▶ _DESCRIPTION OF THE TASK_: Output each line exactly as written, from the first line of the records to the line bearing "purple L-shape: moved 3 px right, 2 px up", inclusive, while leaving every picture out.

(Entries taken from a collection)
_ _ _ _ _ _ _

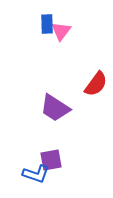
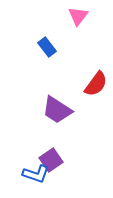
blue rectangle: moved 23 px down; rotated 36 degrees counterclockwise
pink triangle: moved 17 px right, 15 px up
purple trapezoid: moved 2 px right, 2 px down
purple square: rotated 25 degrees counterclockwise
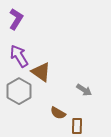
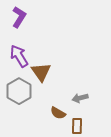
purple L-shape: moved 3 px right, 2 px up
brown triangle: rotated 20 degrees clockwise
gray arrow: moved 4 px left, 8 px down; rotated 133 degrees clockwise
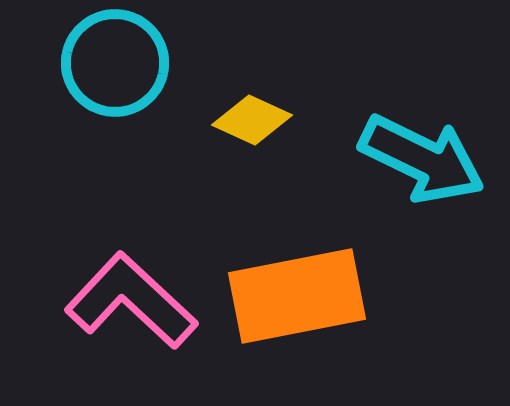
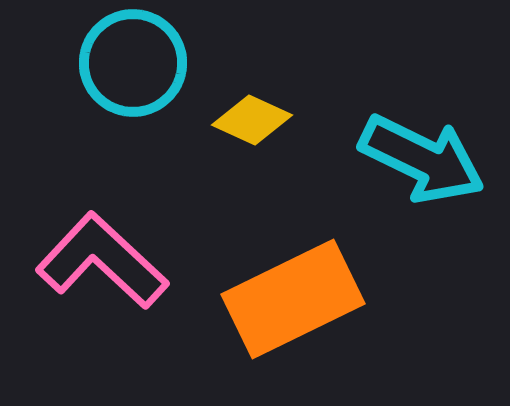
cyan circle: moved 18 px right
orange rectangle: moved 4 px left, 3 px down; rotated 15 degrees counterclockwise
pink L-shape: moved 29 px left, 40 px up
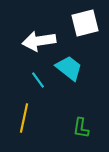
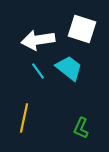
white square: moved 3 px left, 6 px down; rotated 32 degrees clockwise
white arrow: moved 1 px left, 1 px up
cyan line: moved 9 px up
green L-shape: rotated 15 degrees clockwise
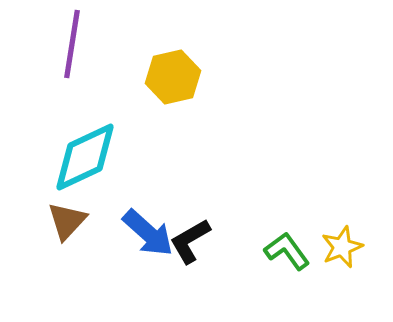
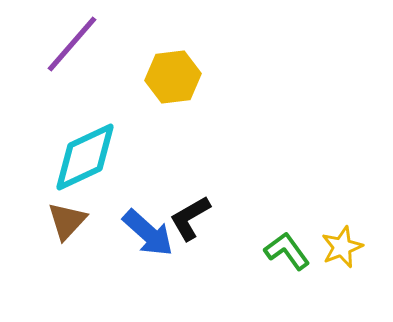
purple line: rotated 32 degrees clockwise
yellow hexagon: rotated 6 degrees clockwise
black L-shape: moved 23 px up
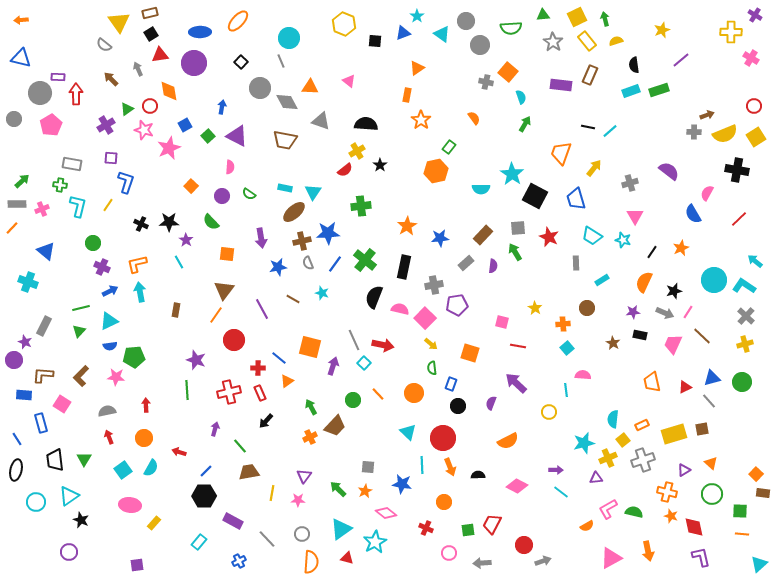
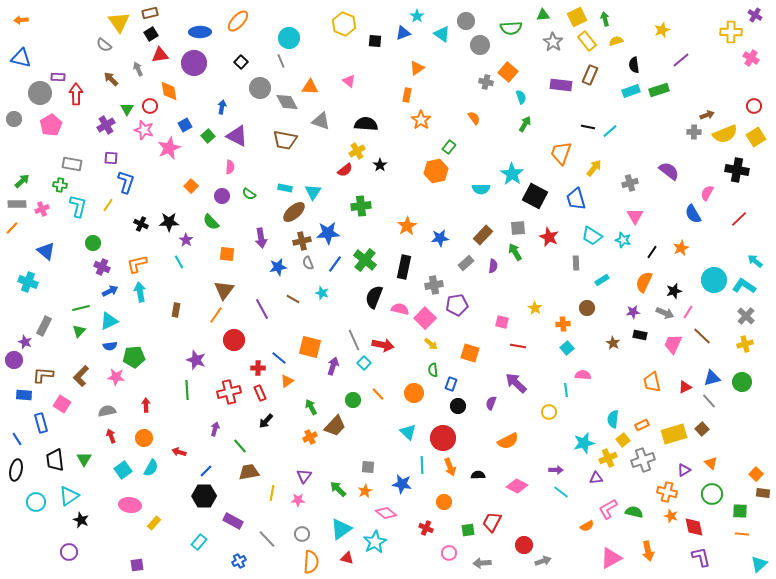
green triangle at (127, 109): rotated 24 degrees counterclockwise
green semicircle at (432, 368): moved 1 px right, 2 px down
brown square at (702, 429): rotated 32 degrees counterclockwise
red arrow at (109, 437): moved 2 px right, 1 px up
red trapezoid at (492, 524): moved 2 px up
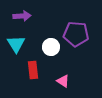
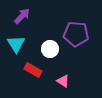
purple arrow: rotated 42 degrees counterclockwise
white circle: moved 1 px left, 2 px down
red rectangle: rotated 54 degrees counterclockwise
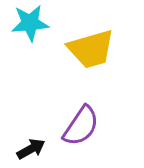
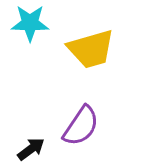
cyan star: rotated 6 degrees clockwise
black arrow: rotated 8 degrees counterclockwise
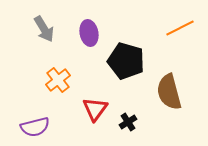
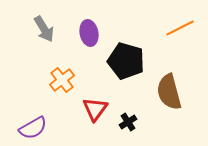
orange cross: moved 4 px right
purple semicircle: moved 2 px left, 1 px down; rotated 16 degrees counterclockwise
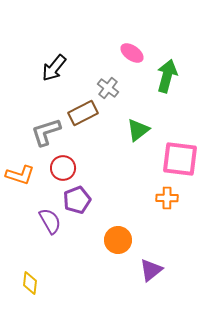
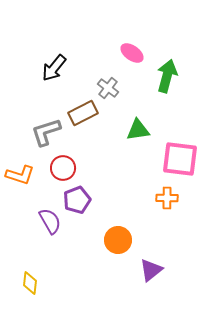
green triangle: rotated 30 degrees clockwise
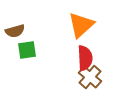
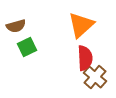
brown semicircle: moved 1 px right, 5 px up
green square: moved 3 px up; rotated 18 degrees counterclockwise
brown cross: moved 5 px right
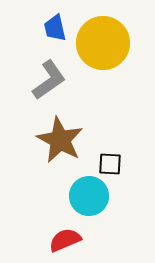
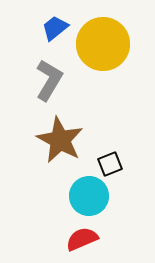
blue trapezoid: rotated 64 degrees clockwise
yellow circle: moved 1 px down
gray L-shape: rotated 24 degrees counterclockwise
black square: rotated 25 degrees counterclockwise
red semicircle: moved 17 px right, 1 px up
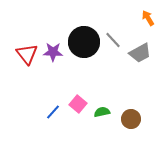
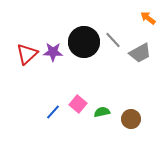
orange arrow: rotated 21 degrees counterclockwise
red triangle: rotated 25 degrees clockwise
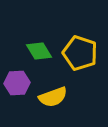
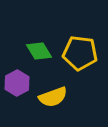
yellow pentagon: rotated 12 degrees counterclockwise
purple hexagon: rotated 25 degrees counterclockwise
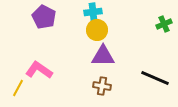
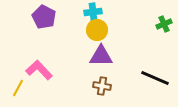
purple triangle: moved 2 px left
pink L-shape: rotated 12 degrees clockwise
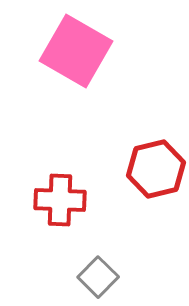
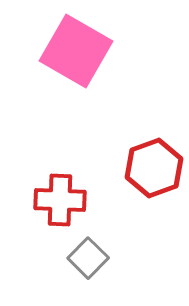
red hexagon: moved 2 px left, 1 px up; rotated 6 degrees counterclockwise
gray square: moved 10 px left, 19 px up
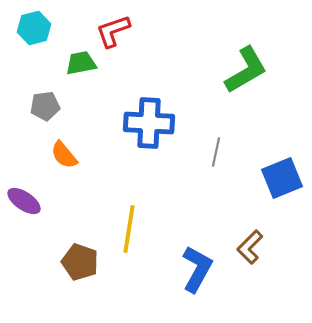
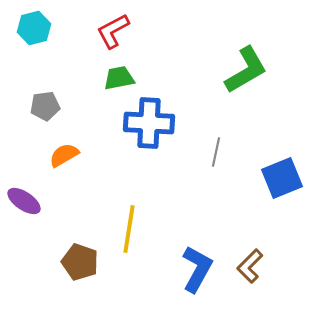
red L-shape: rotated 9 degrees counterclockwise
green trapezoid: moved 38 px right, 15 px down
orange semicircle: rotated 100 degrees clockwise
brown L-shape: moved 19 px down
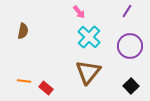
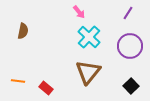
purple line: moved 1 px right, 2 px down
orange line: moved 6 px left
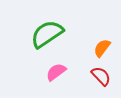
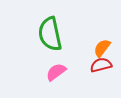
green semicircle: moved 3 px right; rotated 68 degrees counterclockwise
red semicircle: moved 11 px up; rotated 60 degrees counterclockwise
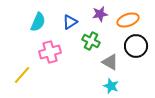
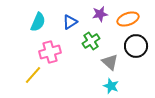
orange ellipse: moved 1 px up
green cross: rotated 30 degrees clockwise
gray triangle: rotated 12 degrees clockwise
yellow line: moved 11 px right
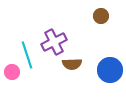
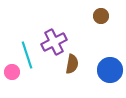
brown semicircle: rotated 78 degrees counterclockwise
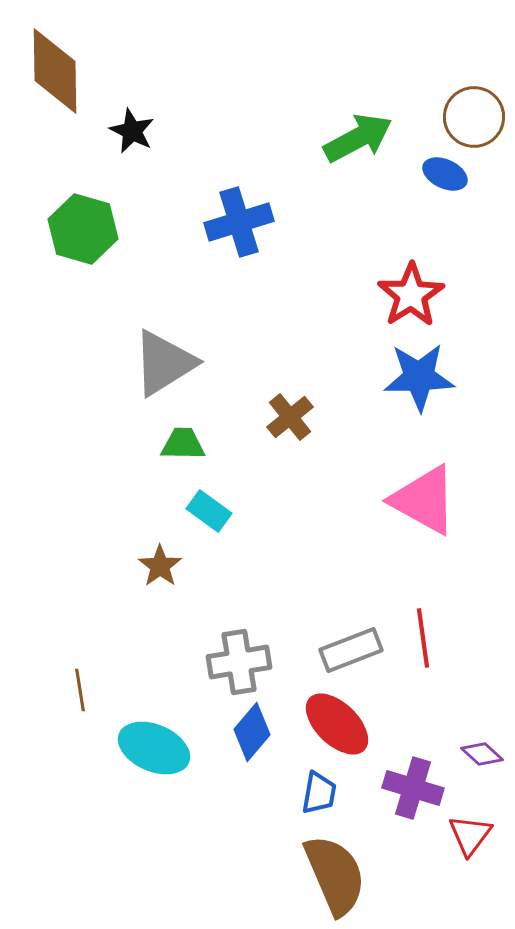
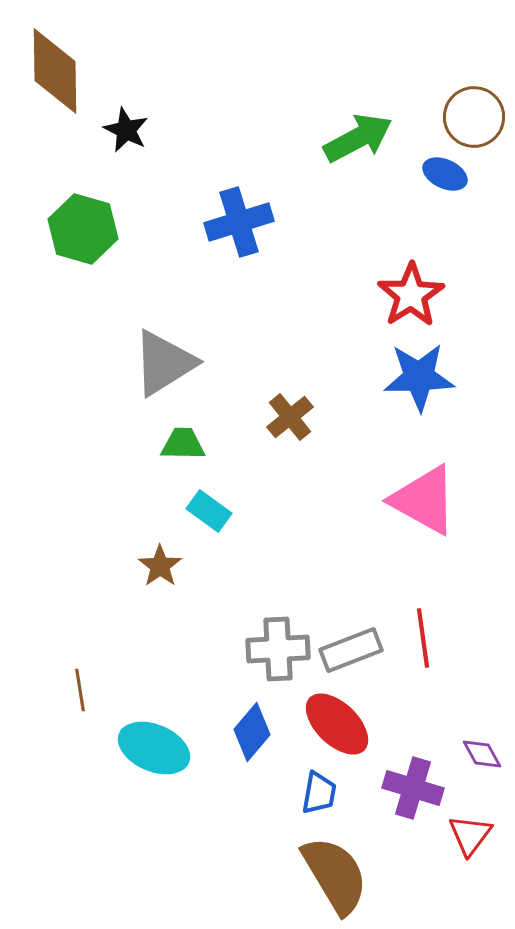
black star: moved 6 px left, 1 px up
gray cross: moved 39 px right, 13 px up; rotated 6 degrees clockwise
purple diamond: rotated 18 degrees clockwise
brown semicircle: rotated 8 degrees counterclockwise
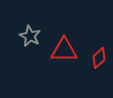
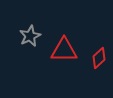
gray star: rotated 20 degrees clockwise
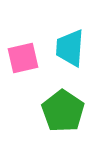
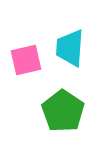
pink square: moved 3 px right, 2 px down
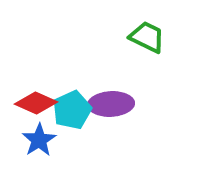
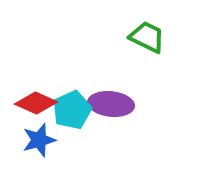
purple ellipse: rotated 9 degrees clockwise
blue star: rotated 16 degrees clockwise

_ _ _ _ _ _ _

▶ _YOUR RESPONSE_:
blue rectangle: moved 23 px down; rotated 36 degrees counterclockwise
pink triangle: moved 17 px right, 15 px up
purple trapezoid: moved 2 px right, 2 px down
purple square: rotated 25 degrees counterclockwise
purple L-shape: moved 3 px right, 2 px up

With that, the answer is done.